Entries shown below:

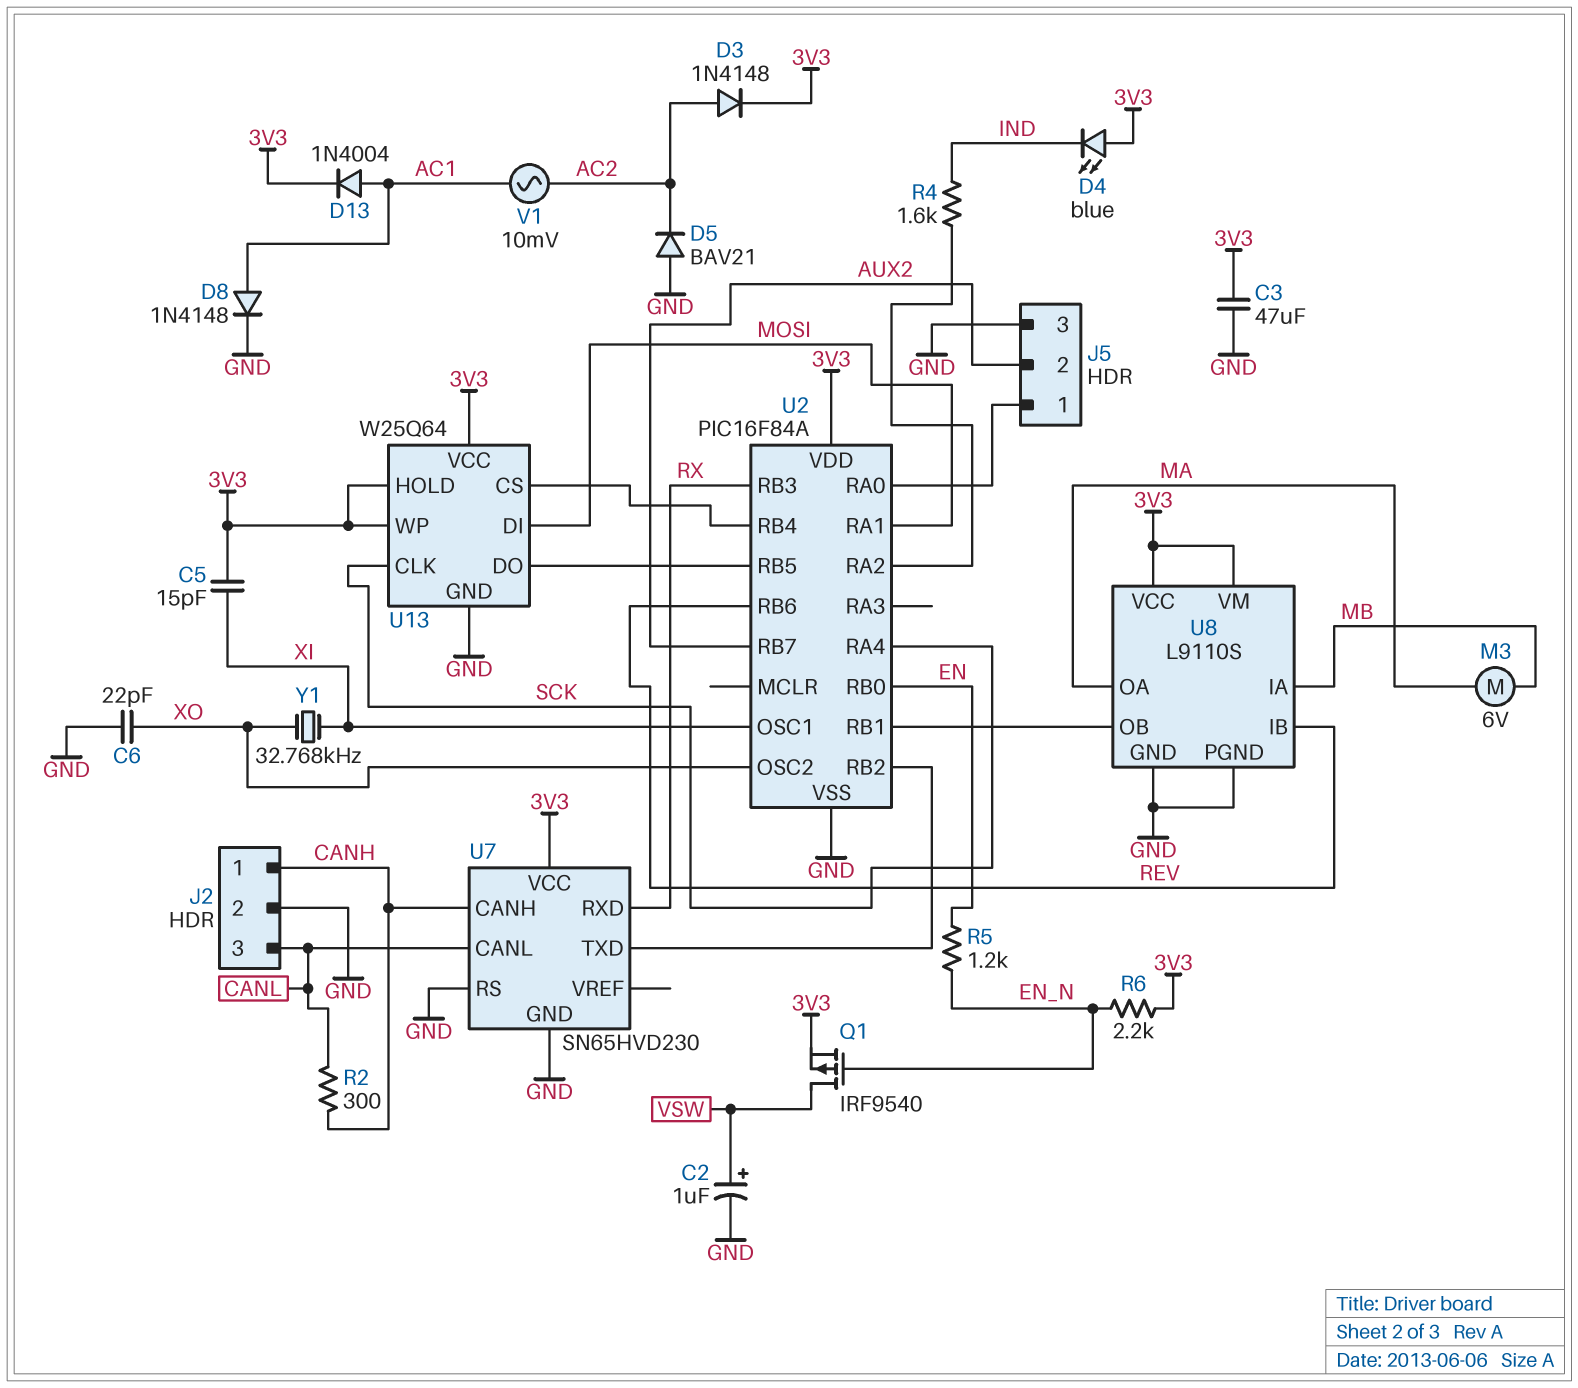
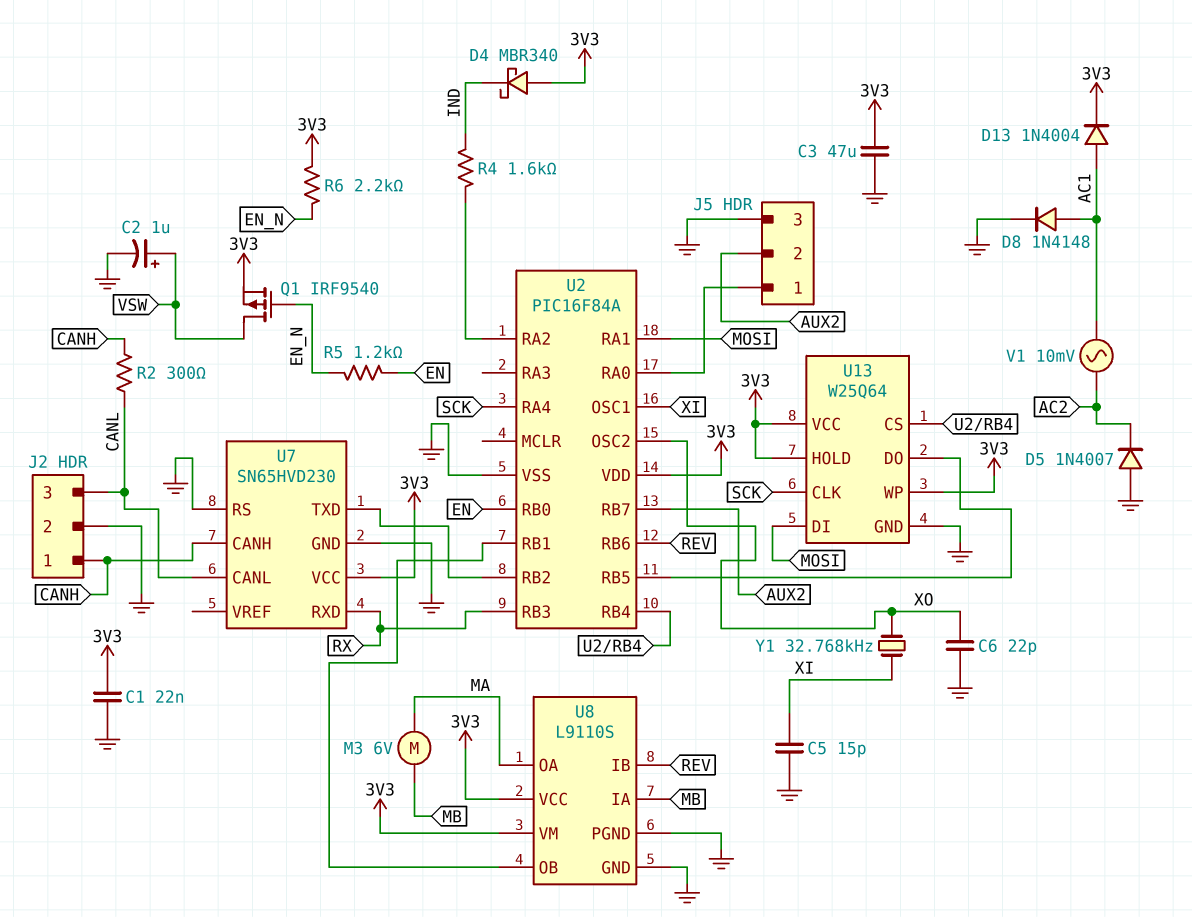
C1: none -> 22nF (3V3, GND)
C5: 15pF (3V3, XI) -> 15pF (GND, XI)
D3: diode 1N4148 (A AC2, K 3V3) -> none
D4: LED blue (A 3V3, K IND) -> schottky MBR340 (A 3V3, K IND)
D5: diode BAV21 (A GND, K AC2) -> diode 1N4007 (A GND, K AC2)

End of Entries shown.

To do:
Wherever the string "none" appears in a line above, copy that line.

Response to this task:
C1: none -> 22nF (3V3, GND)
D3: diode 1N4148 (A AC2, K 3V3) -> none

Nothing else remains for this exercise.